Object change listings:
+++

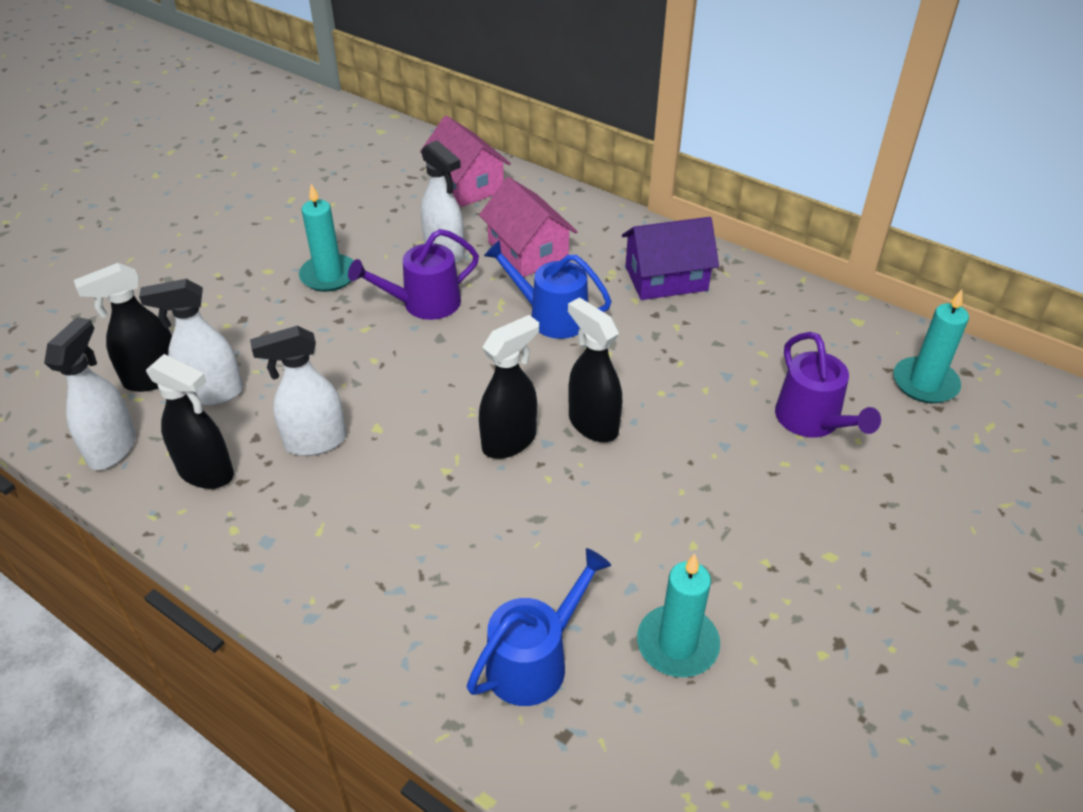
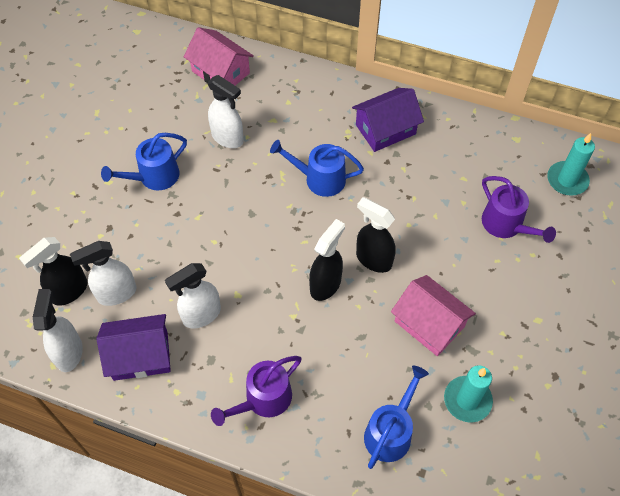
camera: 15 degrees left, 15 degrees up
(206, 473) = (140, 355): black spray bottle -> purple house
(329, 276) = (154, 177): turquoise candle -> blue watering can
(424, 303) = (230, 186): purple watering can -> purple watering can (263, 399)
(528, 251) = (285, 125): pink house -> pink house (429, 324)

+++

## Exercise description
The records above should be written out exactly, and the images dropped.

## Solution for this problem
camera: 15 degrees left, 15 degrees up
(206, 473) = (140, 355): black spray bottle -> purple house
(329, 276) = (154, 177): turquoise candle -> blue watering can
(424, 303) = (230, 186): purple watering can -> purple watering can (263, 399)
(528, 251) = (285, 125): pink house -> pink house (429, 324)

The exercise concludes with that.